§ GIVEN RECORDS:
▽

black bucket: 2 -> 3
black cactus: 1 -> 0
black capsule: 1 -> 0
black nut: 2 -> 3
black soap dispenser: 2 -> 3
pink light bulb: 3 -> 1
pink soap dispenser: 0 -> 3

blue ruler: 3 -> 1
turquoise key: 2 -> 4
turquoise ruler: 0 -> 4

△
▽

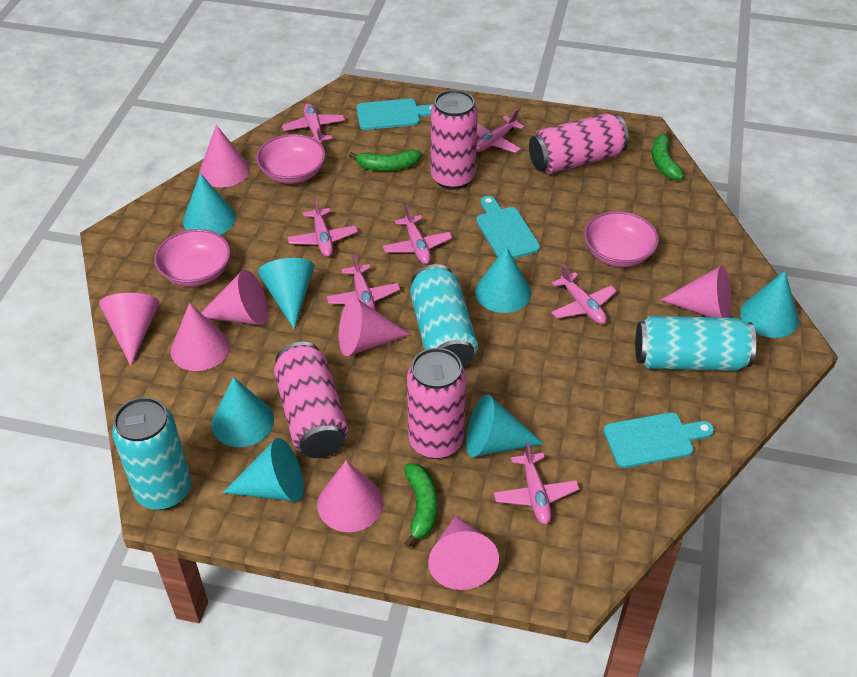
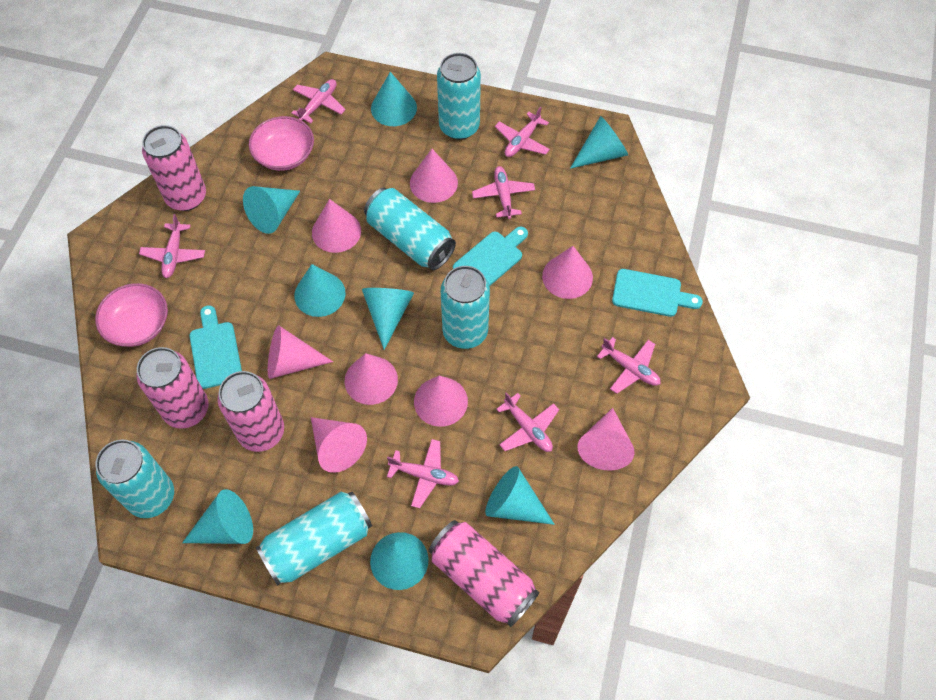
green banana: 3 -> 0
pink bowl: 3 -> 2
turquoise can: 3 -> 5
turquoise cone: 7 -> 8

△

Go through the material and copy each line in which the word "black" occurs.

black bucket: 2 -> 3
black cactus: 1 -> 0
black capsule: 1 -> 0
black nut: 2 -> 3
black soap dispenser: 2 -> 3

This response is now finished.